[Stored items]
:::::

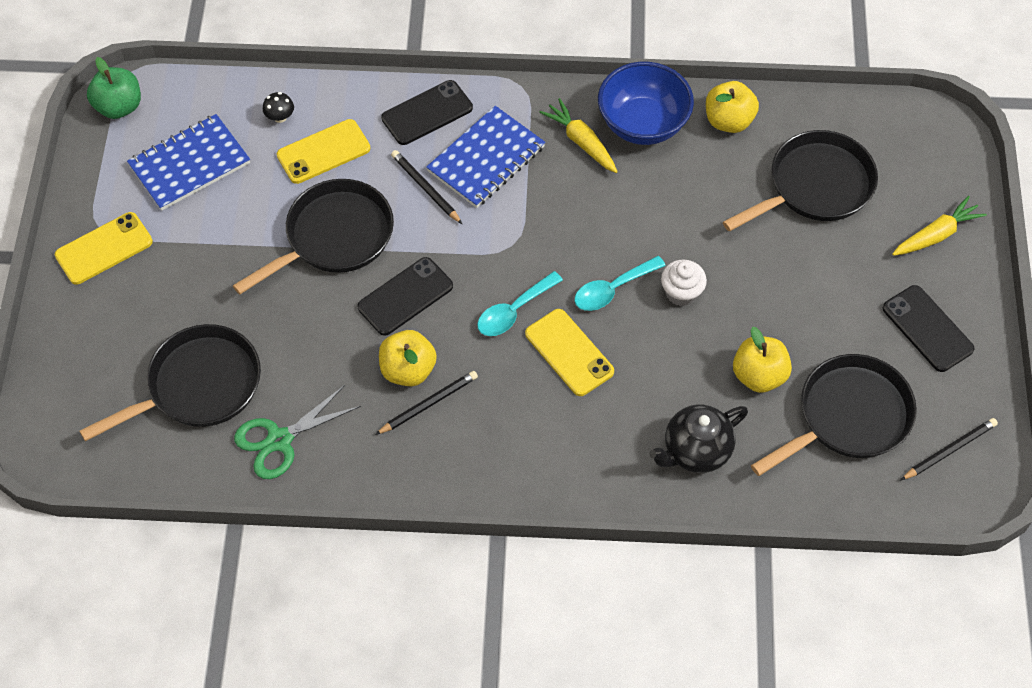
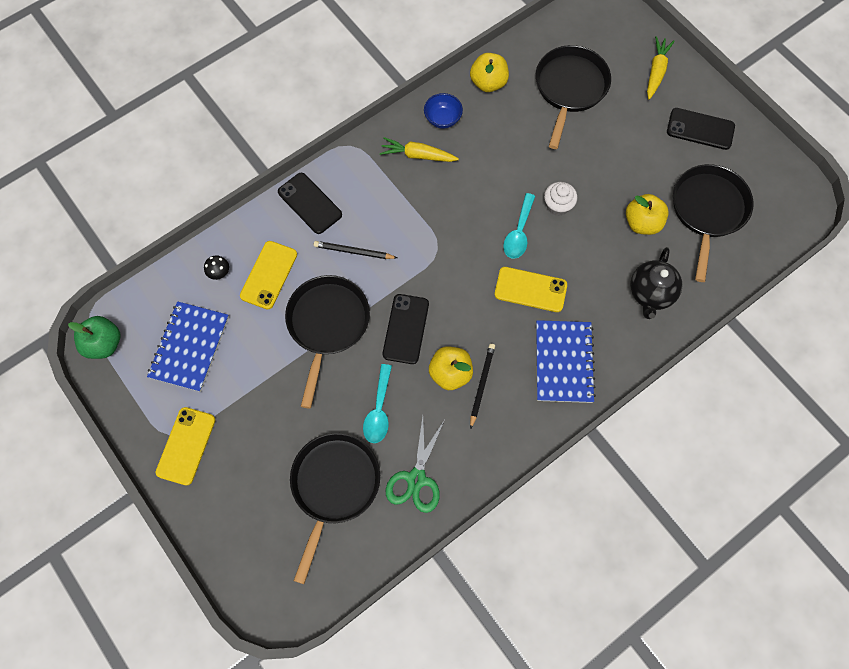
camera: 40 degrees left, 10 degrees up
(427, 113) = (310, 203): black phone -> black phone turned 60 degrees counterclockwise
(486, 159) = (372, 206): blue notebook -> blue notebook (563, 362)
(514, 311) = (476, 289): turquoise spoon -> turquoise spoon (379, 410)
(643, 124) = (442, 119): blue bowl -> blue bowl, size x0.55
(949, 450) = (772, 190): black pencil -> none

:::::

Activity: Word for word, retype the lines from the one containing "(643, 124) = (442, 119): blue" through the final line of the data, including both ends and nothing more.

Solution for this problem:
(643, 124) = (442, 119): blue bowl -> blue bowl, size x0.55
(949, 450) = (772, 190): black pencil -> none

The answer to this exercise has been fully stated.